DIRECTIONS FOR THIS TASK :: The entries below contain a line with "(463, 534) = (396, 414): none" and a line with "(247, 464) = (563, 351): pink". Quote exactly those two lines and all lines between them.

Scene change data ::
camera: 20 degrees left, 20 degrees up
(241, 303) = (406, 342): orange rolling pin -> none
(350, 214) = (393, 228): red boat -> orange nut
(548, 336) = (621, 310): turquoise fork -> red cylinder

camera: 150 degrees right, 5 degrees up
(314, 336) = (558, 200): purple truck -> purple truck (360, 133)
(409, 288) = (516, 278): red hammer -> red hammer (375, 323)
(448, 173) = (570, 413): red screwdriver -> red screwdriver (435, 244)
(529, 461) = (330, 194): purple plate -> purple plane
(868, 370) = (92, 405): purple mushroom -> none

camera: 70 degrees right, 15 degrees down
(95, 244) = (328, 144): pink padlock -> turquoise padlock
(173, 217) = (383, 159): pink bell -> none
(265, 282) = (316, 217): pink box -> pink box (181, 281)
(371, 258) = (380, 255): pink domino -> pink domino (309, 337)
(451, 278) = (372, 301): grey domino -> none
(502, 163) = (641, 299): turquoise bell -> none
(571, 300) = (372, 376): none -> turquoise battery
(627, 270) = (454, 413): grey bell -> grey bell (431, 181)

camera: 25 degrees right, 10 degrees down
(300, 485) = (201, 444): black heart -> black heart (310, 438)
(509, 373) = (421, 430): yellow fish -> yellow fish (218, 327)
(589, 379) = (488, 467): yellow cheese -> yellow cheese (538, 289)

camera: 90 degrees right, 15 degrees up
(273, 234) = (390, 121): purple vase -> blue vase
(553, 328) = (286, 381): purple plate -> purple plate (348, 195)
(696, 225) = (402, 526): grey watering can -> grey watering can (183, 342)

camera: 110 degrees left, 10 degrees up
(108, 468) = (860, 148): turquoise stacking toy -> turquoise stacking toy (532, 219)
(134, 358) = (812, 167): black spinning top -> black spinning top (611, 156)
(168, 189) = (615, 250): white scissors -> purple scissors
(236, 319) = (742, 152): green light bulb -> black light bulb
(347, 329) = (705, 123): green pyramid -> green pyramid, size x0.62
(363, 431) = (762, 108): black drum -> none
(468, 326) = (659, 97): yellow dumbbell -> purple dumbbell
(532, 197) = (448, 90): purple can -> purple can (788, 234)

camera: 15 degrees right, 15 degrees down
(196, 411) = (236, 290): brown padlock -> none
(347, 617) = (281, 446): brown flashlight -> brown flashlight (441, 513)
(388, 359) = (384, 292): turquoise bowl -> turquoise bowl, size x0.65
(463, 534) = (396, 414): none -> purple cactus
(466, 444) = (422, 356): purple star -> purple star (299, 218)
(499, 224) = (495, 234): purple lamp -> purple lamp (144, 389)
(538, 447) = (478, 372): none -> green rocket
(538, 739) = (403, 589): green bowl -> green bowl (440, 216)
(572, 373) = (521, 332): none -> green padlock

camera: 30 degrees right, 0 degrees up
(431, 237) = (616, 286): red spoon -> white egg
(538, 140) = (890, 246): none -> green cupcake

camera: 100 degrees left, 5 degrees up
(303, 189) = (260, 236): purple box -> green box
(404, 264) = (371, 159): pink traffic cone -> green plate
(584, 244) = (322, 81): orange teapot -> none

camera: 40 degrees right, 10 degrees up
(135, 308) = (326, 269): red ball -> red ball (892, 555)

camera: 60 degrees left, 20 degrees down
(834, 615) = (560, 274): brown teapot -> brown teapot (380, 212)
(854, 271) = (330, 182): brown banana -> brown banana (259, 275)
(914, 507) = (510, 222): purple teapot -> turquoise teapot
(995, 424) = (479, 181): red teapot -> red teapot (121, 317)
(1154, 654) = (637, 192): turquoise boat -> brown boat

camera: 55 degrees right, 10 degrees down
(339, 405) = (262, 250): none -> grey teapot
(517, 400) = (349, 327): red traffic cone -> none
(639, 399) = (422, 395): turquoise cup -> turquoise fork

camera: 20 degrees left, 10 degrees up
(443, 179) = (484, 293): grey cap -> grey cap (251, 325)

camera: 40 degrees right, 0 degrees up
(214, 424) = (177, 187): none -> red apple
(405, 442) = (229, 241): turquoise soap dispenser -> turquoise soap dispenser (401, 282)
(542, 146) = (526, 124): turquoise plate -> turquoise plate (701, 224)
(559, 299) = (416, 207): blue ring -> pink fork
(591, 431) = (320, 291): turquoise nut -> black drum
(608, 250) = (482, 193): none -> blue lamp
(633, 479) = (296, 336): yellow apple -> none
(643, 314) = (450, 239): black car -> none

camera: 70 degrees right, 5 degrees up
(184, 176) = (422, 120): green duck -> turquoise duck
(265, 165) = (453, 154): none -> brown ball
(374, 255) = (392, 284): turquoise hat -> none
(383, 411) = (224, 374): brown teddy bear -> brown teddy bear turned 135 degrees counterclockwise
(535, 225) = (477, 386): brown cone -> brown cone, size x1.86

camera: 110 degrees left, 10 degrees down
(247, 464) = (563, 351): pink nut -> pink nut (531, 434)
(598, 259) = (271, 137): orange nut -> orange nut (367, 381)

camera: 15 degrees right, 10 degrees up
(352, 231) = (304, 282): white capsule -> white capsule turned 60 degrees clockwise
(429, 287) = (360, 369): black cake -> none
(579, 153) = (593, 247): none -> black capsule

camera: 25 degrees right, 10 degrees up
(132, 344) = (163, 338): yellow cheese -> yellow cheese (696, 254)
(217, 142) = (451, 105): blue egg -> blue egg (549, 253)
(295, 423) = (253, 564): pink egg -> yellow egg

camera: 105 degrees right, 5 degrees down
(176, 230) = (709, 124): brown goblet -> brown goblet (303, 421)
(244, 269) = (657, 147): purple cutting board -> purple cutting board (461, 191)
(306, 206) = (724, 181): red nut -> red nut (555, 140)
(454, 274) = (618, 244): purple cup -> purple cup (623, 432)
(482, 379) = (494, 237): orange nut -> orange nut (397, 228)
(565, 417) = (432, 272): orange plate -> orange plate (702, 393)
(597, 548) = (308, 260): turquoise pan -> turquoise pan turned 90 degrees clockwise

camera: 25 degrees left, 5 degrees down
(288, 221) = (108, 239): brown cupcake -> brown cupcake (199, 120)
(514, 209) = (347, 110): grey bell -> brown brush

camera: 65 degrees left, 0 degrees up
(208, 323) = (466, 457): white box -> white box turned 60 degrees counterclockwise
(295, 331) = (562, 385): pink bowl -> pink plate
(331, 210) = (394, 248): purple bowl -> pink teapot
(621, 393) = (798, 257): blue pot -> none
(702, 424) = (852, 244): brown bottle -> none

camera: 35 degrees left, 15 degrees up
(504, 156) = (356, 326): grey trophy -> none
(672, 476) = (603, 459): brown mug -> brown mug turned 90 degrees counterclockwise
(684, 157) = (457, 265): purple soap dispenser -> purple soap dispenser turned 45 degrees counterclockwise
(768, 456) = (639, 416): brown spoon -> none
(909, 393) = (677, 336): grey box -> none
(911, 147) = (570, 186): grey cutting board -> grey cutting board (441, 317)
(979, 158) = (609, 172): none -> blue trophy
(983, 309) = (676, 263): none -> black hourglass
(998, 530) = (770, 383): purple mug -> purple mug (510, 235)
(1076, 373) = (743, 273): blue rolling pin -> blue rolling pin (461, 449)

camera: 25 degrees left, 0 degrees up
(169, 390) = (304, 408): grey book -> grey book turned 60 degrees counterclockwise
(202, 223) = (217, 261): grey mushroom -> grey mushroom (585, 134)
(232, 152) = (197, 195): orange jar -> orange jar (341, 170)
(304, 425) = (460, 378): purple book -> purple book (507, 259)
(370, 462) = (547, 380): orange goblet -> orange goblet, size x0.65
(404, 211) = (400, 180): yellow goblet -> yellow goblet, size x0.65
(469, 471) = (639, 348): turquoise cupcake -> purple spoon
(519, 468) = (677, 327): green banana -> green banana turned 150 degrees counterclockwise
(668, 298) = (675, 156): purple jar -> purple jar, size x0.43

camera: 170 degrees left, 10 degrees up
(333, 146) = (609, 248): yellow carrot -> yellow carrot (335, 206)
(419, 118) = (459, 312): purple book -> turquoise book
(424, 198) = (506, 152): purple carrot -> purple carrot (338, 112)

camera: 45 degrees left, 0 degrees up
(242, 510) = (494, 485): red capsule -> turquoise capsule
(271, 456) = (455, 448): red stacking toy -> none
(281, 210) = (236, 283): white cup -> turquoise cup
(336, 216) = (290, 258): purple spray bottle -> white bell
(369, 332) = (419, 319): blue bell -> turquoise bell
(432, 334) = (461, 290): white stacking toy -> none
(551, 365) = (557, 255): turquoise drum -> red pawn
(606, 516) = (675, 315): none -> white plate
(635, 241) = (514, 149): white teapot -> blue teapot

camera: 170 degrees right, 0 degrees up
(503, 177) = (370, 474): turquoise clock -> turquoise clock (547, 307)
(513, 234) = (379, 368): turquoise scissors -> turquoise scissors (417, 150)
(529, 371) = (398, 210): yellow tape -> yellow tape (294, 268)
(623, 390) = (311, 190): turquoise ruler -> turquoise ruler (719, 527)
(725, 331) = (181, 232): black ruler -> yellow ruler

SOLUTION TO THIS TASK ::
(463, 534) = (396, 414): none -> purple cactus
(466, 444) = (422, 356): purple star -> purple star (299, 218)
(499, 224) = (495, 234): purple lamp -> purple lamp (144, 389)
(538, 447) = (478, 372): none -> green rocket
(538, 739) = (403, 589): green bowl -> green bowl (440, 216)
(572, 373) = (521, 332): none -> green padlock

camera: 30 degrees right, 0 degrees up
(431, 237) = (616, 286): red spoon -> white egg
(538, 140) = (890, 246): none -> green cupcake

camera: 100 degrees left, 5 degrees up
(303, 189) = (260, 236): purple box -> green box
(404, 264) = (371, 159): pink traffic cone -> green plate
(584, 244) = (322, 81): orange teapot -> none

camera: 40 degrees right, 10 degrees up
(135, 308) = (326, 269): red ball -> red ball (892, 555)

camera: 60 degrees left, 20 degrees down
(834, 615) = (560, 274): brown teapot -> brown teapot (380, 212)
(854, 271) = (330, 182): brown banana -> brown banana (259, 275)
(914, 507) = (510, 222): purple teapot -> turquoise teapot
(995, 424) = (479, 181): red teapot -> red teapot (121, 317)
(1154, 654) = (637, 192): turquoise boat -> brown boat

camera: 55 degrees right, 10 degrees down
(339, 405) = (262, 250): none -> grey teapot
(517, 400) = (349, 327): red traffic cone -> none
(639, 399) = (422, 395): turquoise cup -> turquoise fork

camera: 20 degrees left, 10 degrees up
(443, 179) = (484, 293): grey cap -> grey cap (251, 325)

camera: 40 degrees right, 0 degrees up
(214, 424) = (177, 187): none -> red apple
(405, 442) = (229, 241): turquoise soap dispenser -> turquoise soap dispenser (401, 282)
(542, 146) = (526, 124): turquoise plate -> turquoise plate (701, 224)
(559, 299) = (416, 207): blue ring -> pink fork
(591, 431) = (320, 291): turquoise nut -> black drum
(608, 250) = (482, 193): none -> blue lamp
(633, 479) = (296, 336): yellow apple -> none
(643, 314) = (450, 239): black car -> none

camera: 70 degrees right, 5 degrees up
(184, 176) = (422, 120): green duck -> turquoise duck
(265, 165) = (453, 154): none -> brown ball
(374, 255) = (392, 284): turquoise hat -> none
(383, 411) = (224, 374): brown teddy bear -> brown teddy bear turned 135 degrees counterclockwise
(535, 225) = (477, 386): brown cone -> brown cone, size x1.86

camera: 110 degrees left, 10 degrees down
(247, 464) = (563, 351): pink nut -> pink nut (531, 434)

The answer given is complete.